#### Task requirements:
Find "(932, 277) = (824, 215): yellow" below and begin at its line; stop after the line with "(513, 248) = (467, 135): none -> blue car". Output those lines exactly, without pictures.

#### Input records:
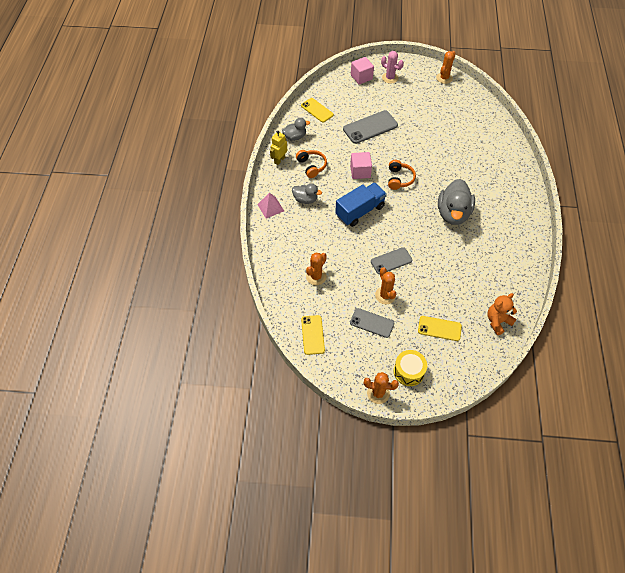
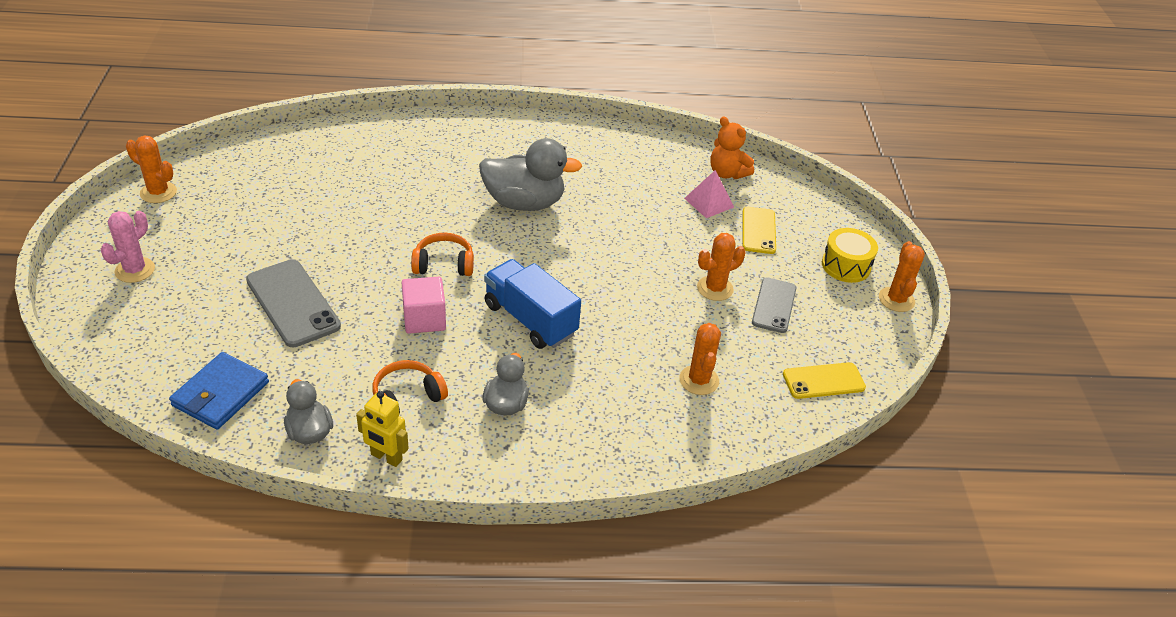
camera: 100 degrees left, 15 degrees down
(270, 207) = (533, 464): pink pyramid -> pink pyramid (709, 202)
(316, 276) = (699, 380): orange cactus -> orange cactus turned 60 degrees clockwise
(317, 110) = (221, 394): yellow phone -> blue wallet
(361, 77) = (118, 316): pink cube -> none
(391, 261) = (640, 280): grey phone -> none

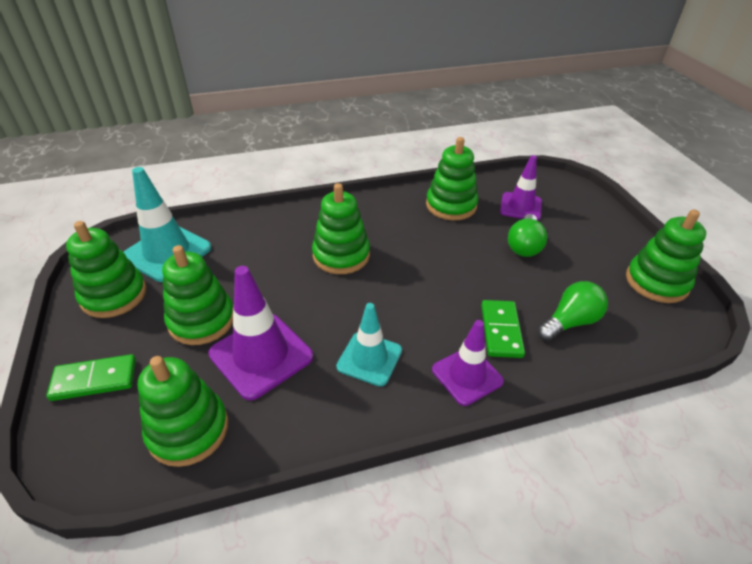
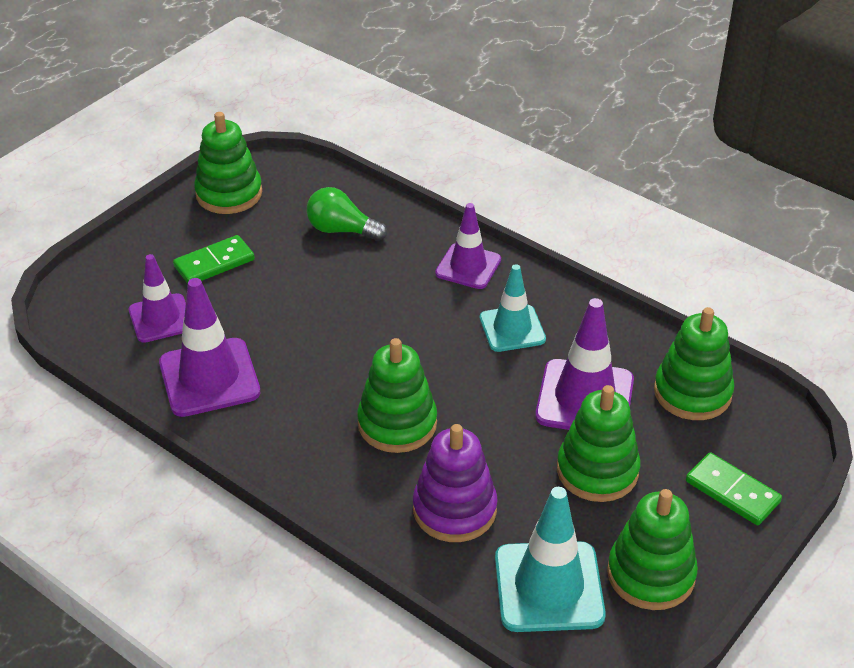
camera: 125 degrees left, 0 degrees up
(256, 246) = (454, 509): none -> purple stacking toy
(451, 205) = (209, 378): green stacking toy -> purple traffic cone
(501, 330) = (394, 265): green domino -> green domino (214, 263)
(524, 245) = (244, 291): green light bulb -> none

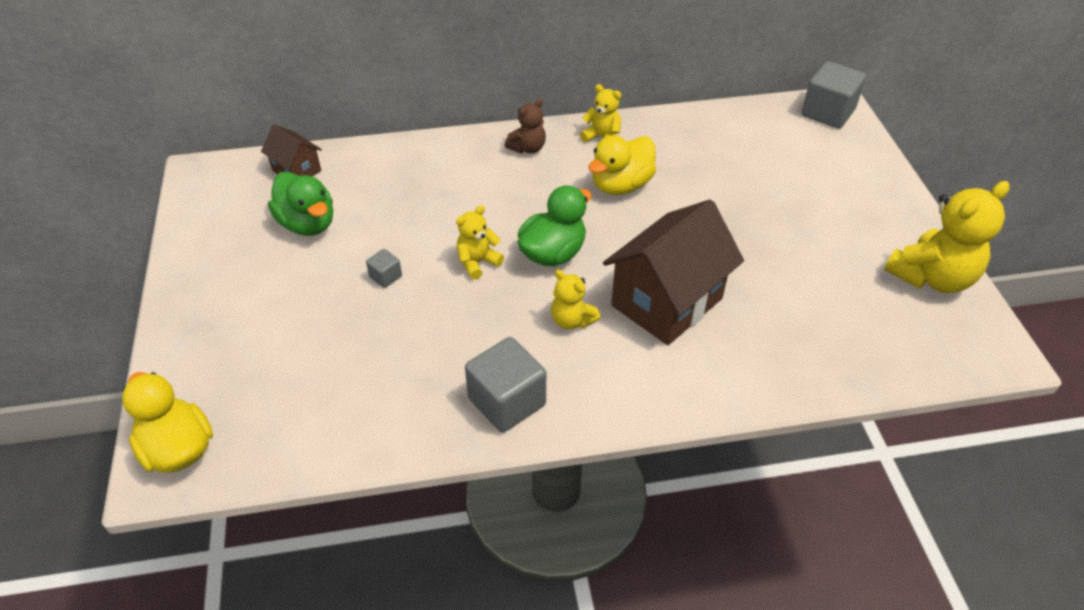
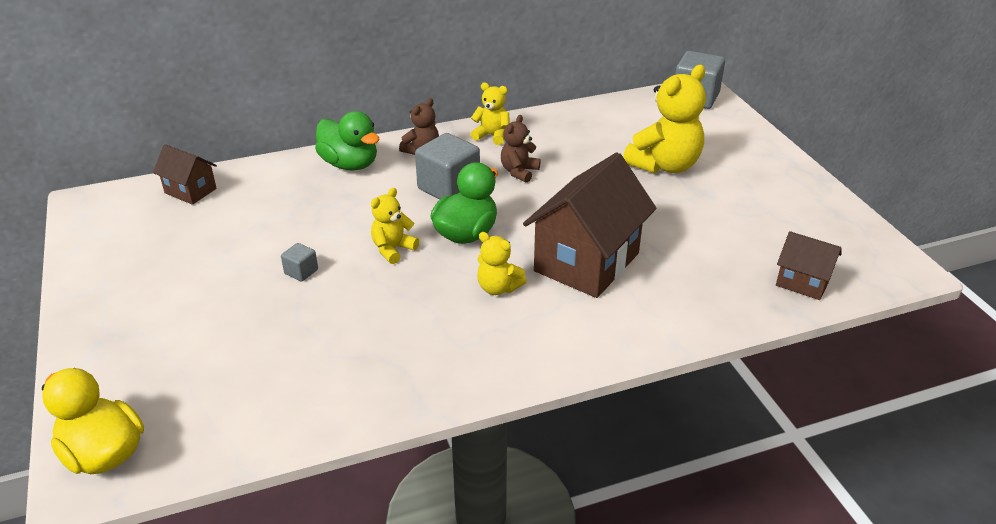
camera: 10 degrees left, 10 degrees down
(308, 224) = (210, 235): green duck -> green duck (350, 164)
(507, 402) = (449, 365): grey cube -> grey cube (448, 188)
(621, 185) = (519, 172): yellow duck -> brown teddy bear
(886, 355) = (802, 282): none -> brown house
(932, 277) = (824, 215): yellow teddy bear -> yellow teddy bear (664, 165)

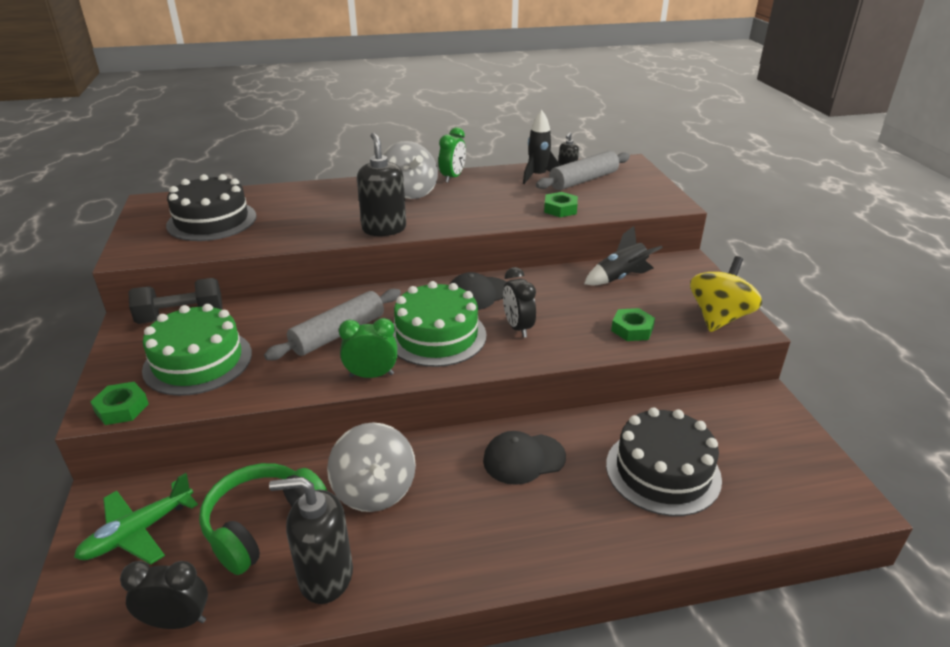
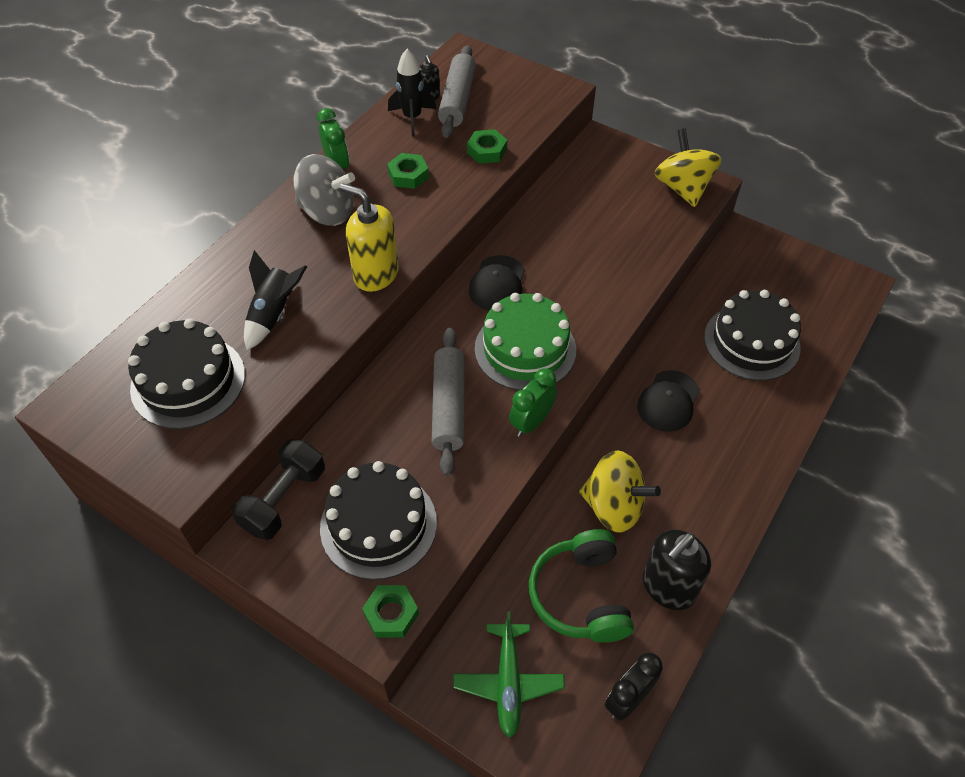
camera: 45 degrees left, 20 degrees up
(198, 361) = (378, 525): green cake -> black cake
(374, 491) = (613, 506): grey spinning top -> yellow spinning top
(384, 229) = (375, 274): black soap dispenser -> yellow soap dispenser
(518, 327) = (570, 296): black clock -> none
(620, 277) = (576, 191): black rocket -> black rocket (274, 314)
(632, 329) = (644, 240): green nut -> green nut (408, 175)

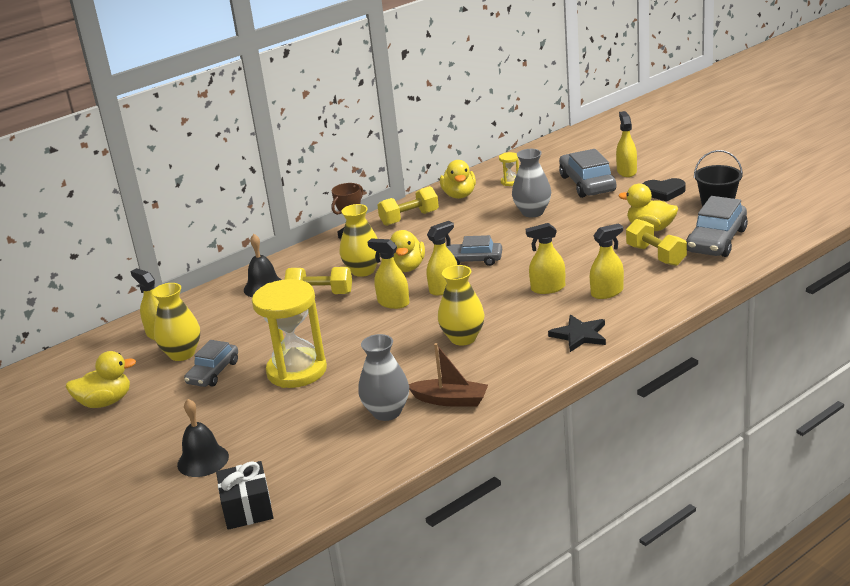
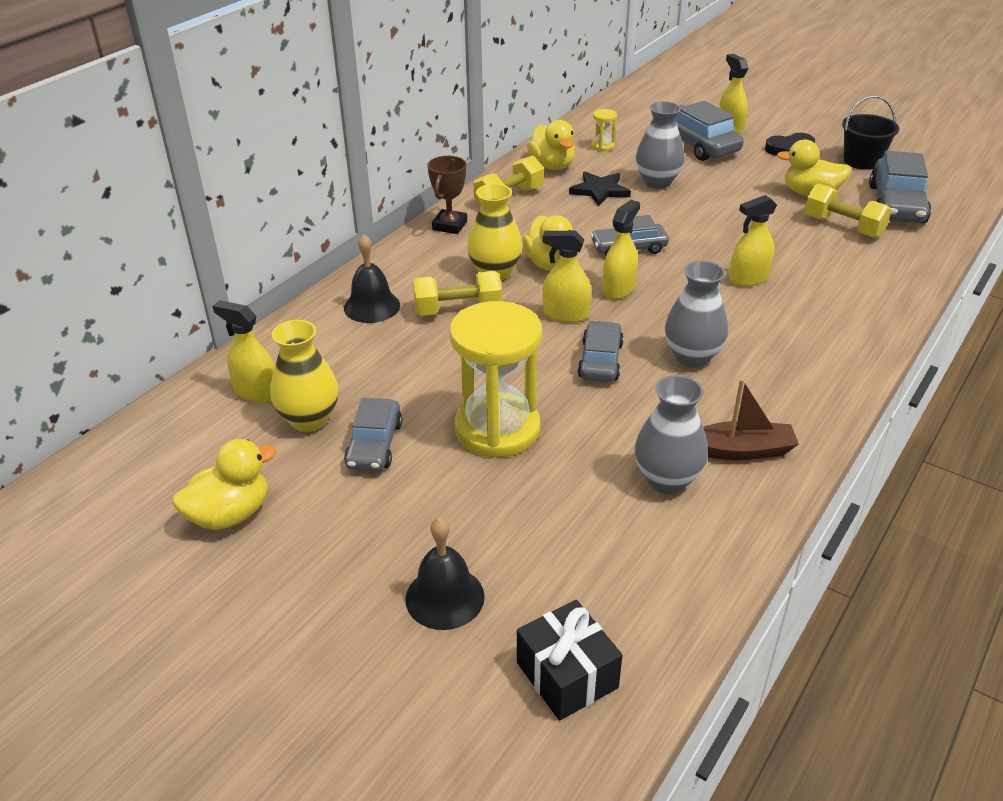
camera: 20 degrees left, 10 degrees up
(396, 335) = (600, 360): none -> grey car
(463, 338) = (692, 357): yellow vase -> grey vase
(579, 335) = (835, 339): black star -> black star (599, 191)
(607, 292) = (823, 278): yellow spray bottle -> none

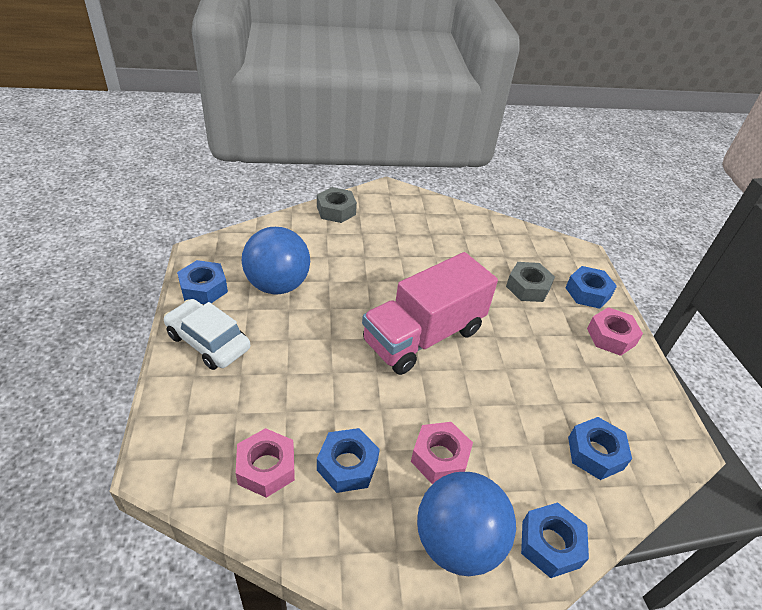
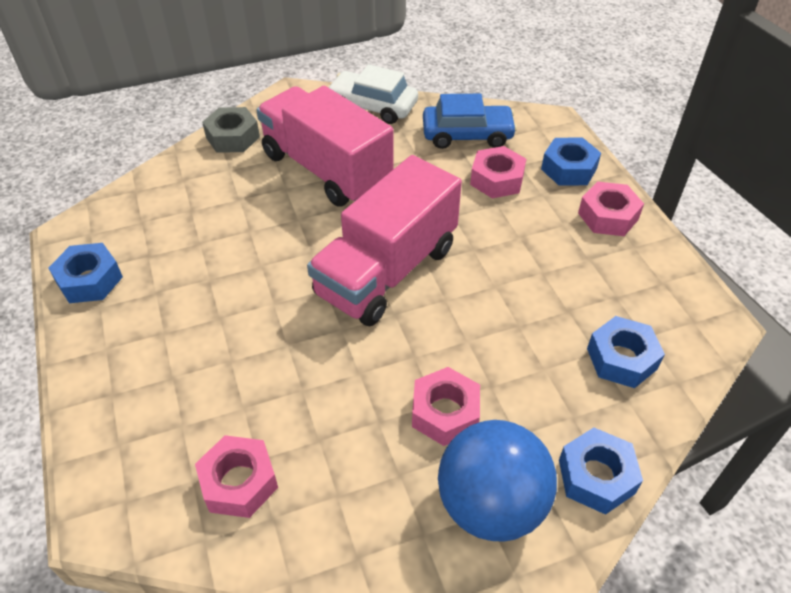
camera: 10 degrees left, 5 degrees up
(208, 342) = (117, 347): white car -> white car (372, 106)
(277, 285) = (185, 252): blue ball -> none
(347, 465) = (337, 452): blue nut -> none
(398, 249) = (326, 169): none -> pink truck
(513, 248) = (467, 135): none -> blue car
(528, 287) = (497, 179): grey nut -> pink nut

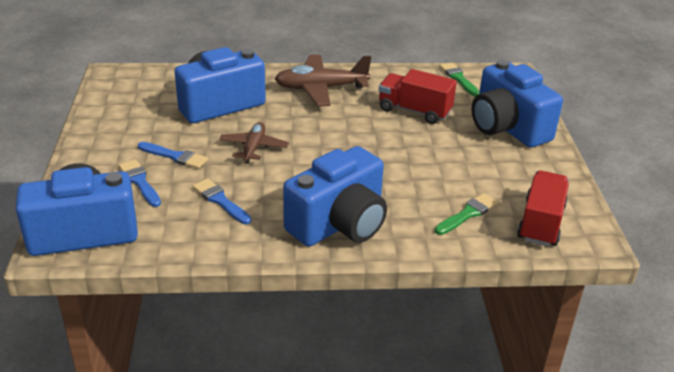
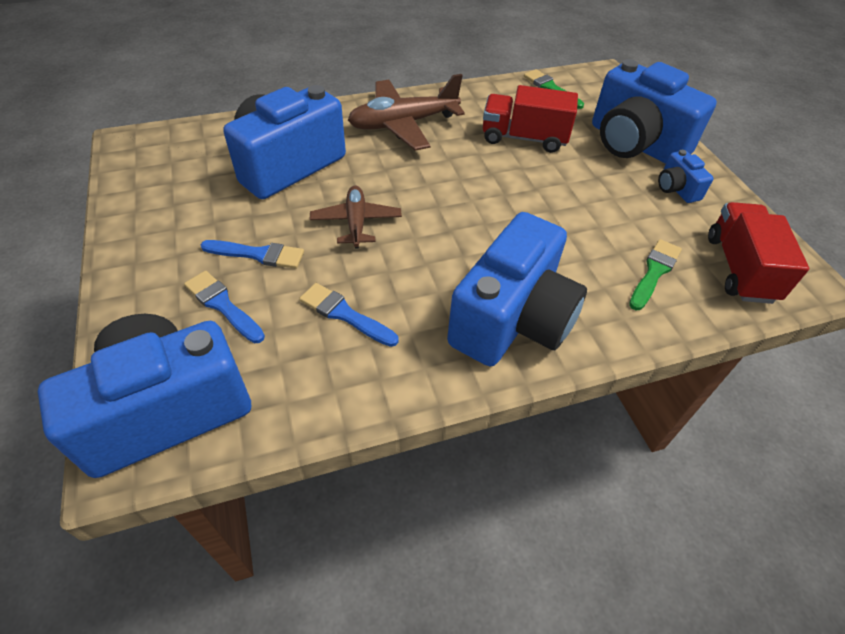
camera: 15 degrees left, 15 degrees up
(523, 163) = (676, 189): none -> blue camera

#### Exercise answer:
(932, 277) = (824, 215): yellow teddy bear -> yellow teddy bear (664, 165)

camera: 45 degrees left, 20 degrees up
(198, 361) = (378, 525): green cake -> black cake
(374, 491) = (613, 506): grey spinning top -> yellow spinning top
(384, 229) = (375, 274): black soap dispenser -> yellow soap dispenser
(518, 327) = (570, 296): black clock -> none
(620, 277) = (576, 191): black rocket -> black rocket (274, 314)
(632, 329) = (644, 240): green nut -> green nut (408, 175)

camera: 20 degrees left, 10 degrees up
(396, 335) = (600, 360): none -> grey car
(463, 338) = (692, 357): yellow vase -> grey vase
(579, 335) = (835, 339): black star -> black star (599, 191)
(607, 292) = (823, 278): yellow spray bottle -> none

camera: 10 degrees left, 5 degrees up
(208, 342) = (117, 347): white car -> white car (372, 106)
(277, 285) = (185, 252): blue ball -> none
(347, 465) = (337, 452): blue nut -> none
(398, 249) = (326, 169): none -> pink truck
(513, 248) = (467, 135): none -> blue car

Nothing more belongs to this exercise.